After locating the line with "camera: 150 degrees left, 15 degrees up" below, output it and each following line exactly, stopping after the line with "(291, 242) = (674, 477): red". No pictures.

▬▬▬

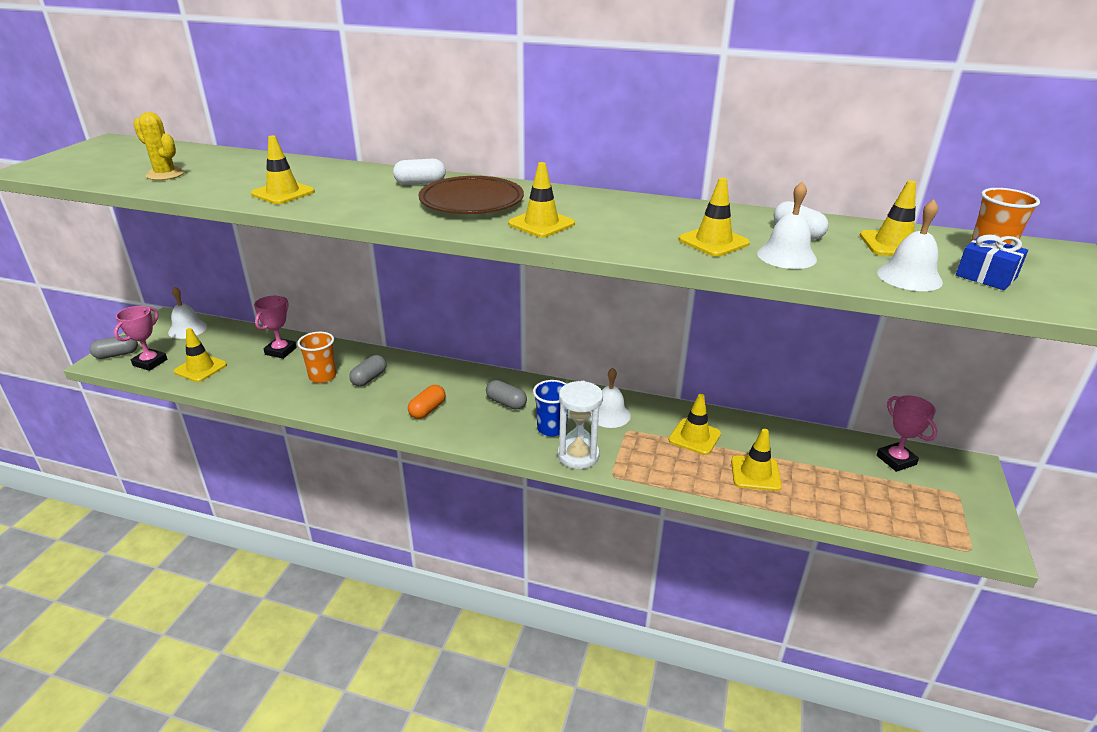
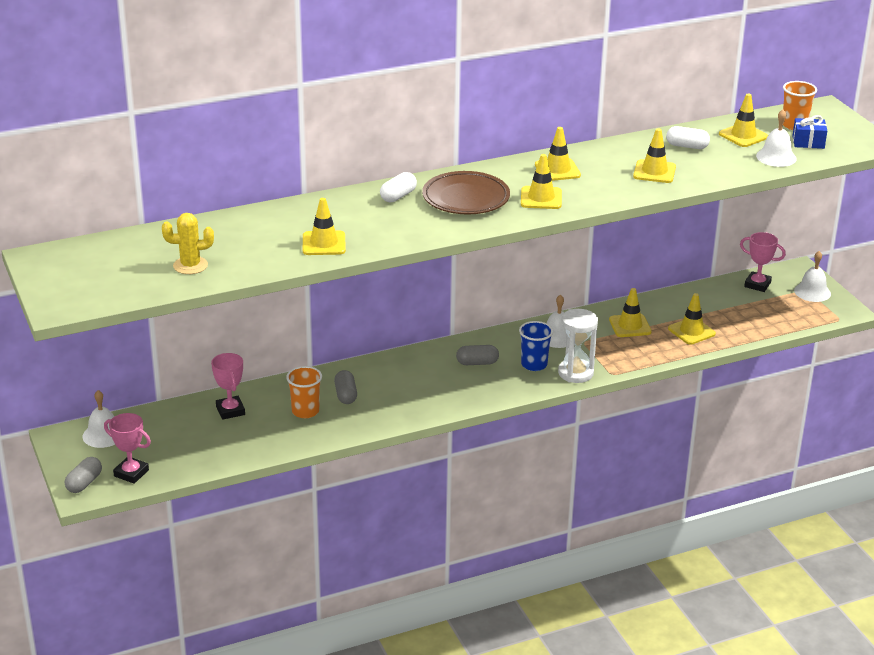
camera: 40 degrees left, 0 degrees up
(150, 362) = (131, 473): pink trophy -> pink trophy turned 45 degrees counterclockwise
(200, 368) = (188, 455): yellow traffic cone -> yellow traffic cone (557, 170)
(427, 410) = (429, 394): orange capsule -> none
(786, 256) = (704, 167): white bell -> white bell (812, 292)

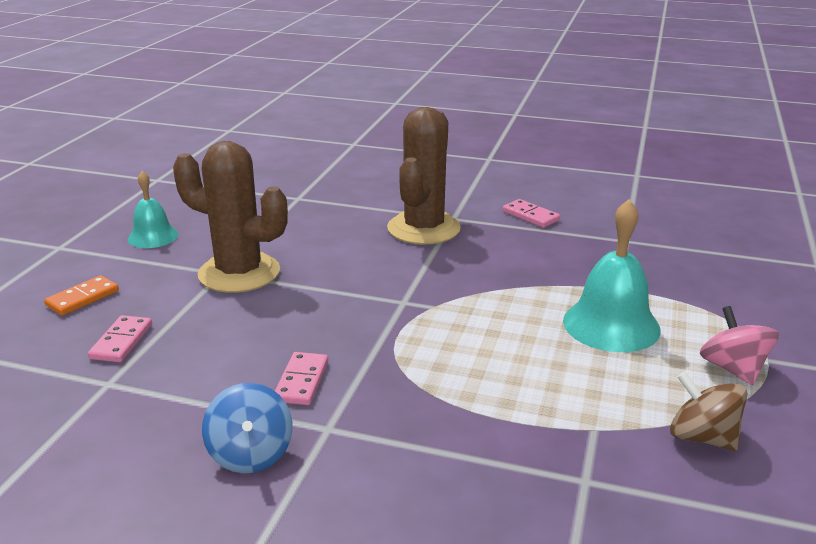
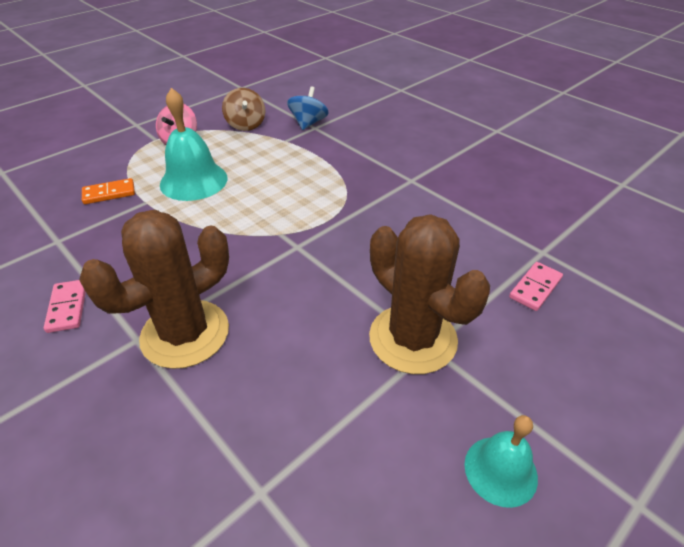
camera: 150 degrees left, 15 degrees up
(82, 298) = (580, 363): orange domino -> orange domino (109, 193)
(250, 454) = (458, 181): blue spinning top -> blue spinning top (308, 123)
(302, 381) = (411, 209): pink domino -> none

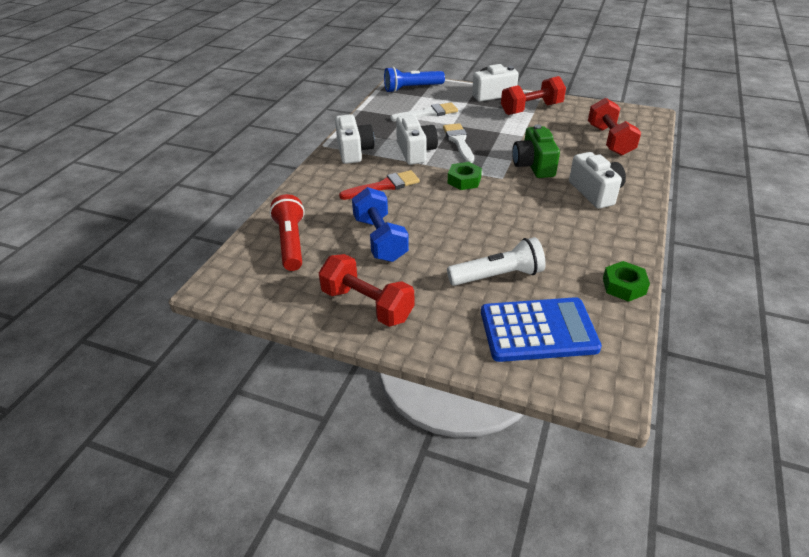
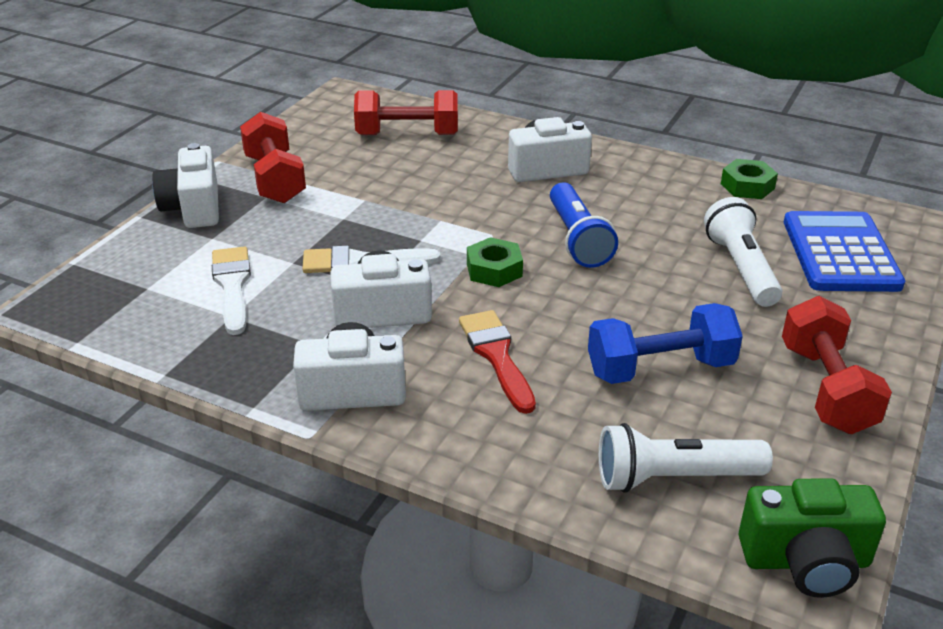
camera: 85 degrees left, 5 degrees down
(291, 242) = (674, 477): red flashlight -> white flashlight
(367, 305) = (826, 389): red dumbbell -> red dumbbell turned 45 degrees counterclockwise
(412, 88) = (101, 297): blue flashlight -> blue flashlight (577, 239)
(533, 165) = (462, 203): green camera -> green camera (806, 561)

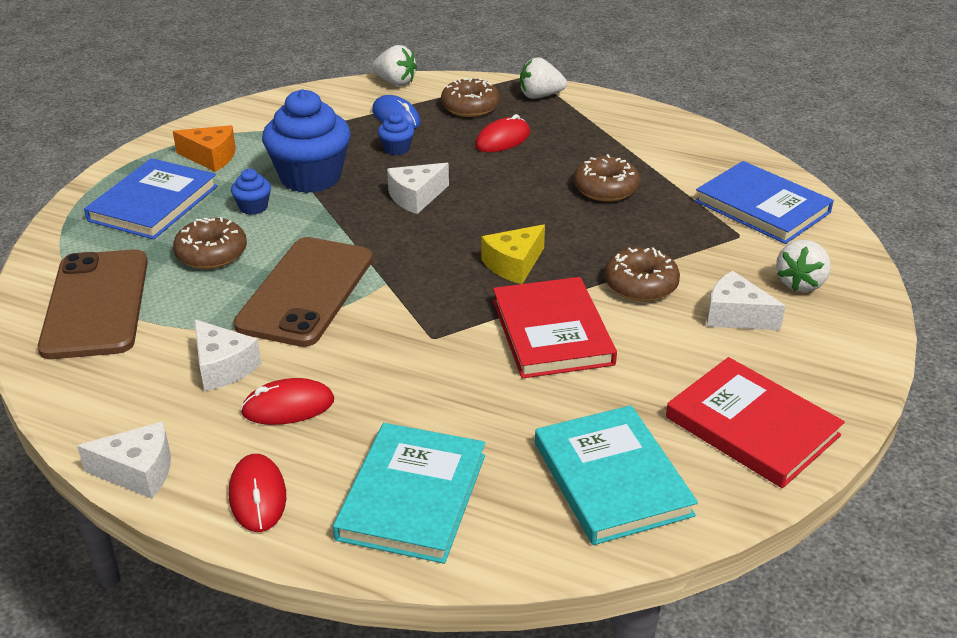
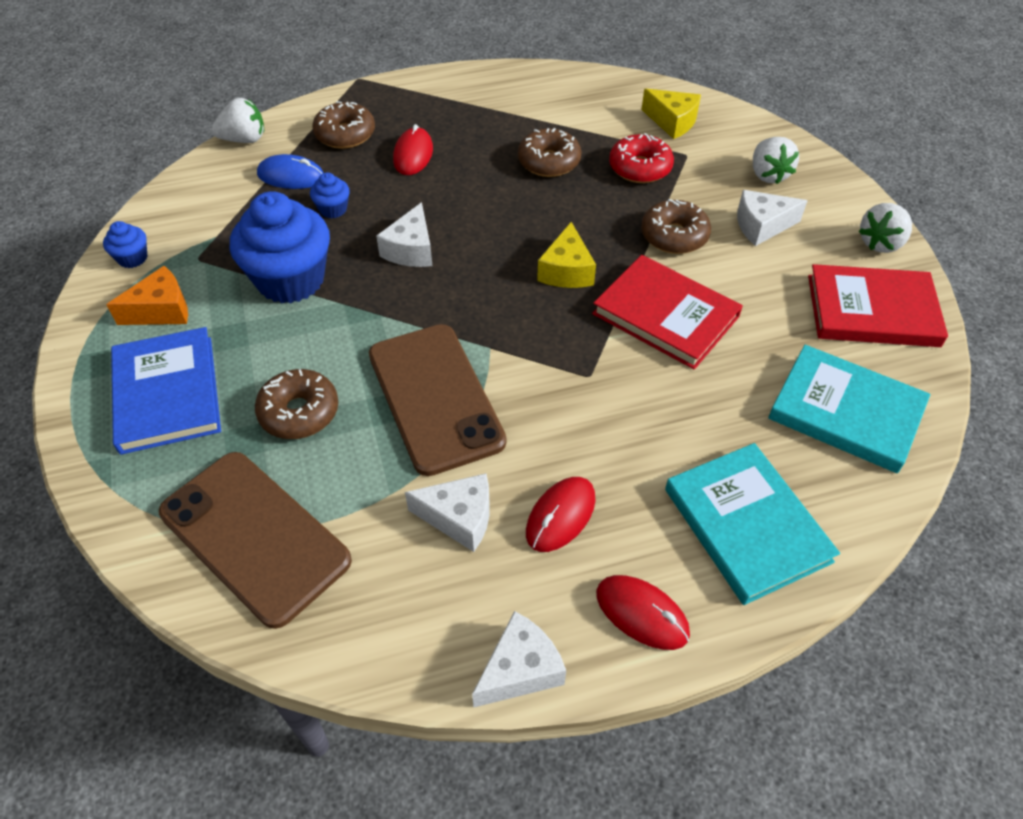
camera: 40 degrees left, 15 degrees up
(253, 207) = (276, 341): blue cupcake -> blue cupcake (132, 258)
(540, 96) = (391, 96): white strawberry -> white strawberry (880, 243)
(681, 226) = (640, 168): none -> red donut
(762, 207) = (672, 122): blue book -> yellow cheese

▬▬▬

§ **Exercise solution**
camera: 150 degrees left, 15 degrees up
(82, 298) = (580, 363): orange domino -> orange domino (109, 193)
(250, 454) = (458, 181): blue spinning top -> blue spinning top (308, 123)
(302, 381) = (411, 209): pink domino -> none

camera: 85 degrees left, 5 degrees down
(291, 242) = (674, 477): red flashlight -> white flashlight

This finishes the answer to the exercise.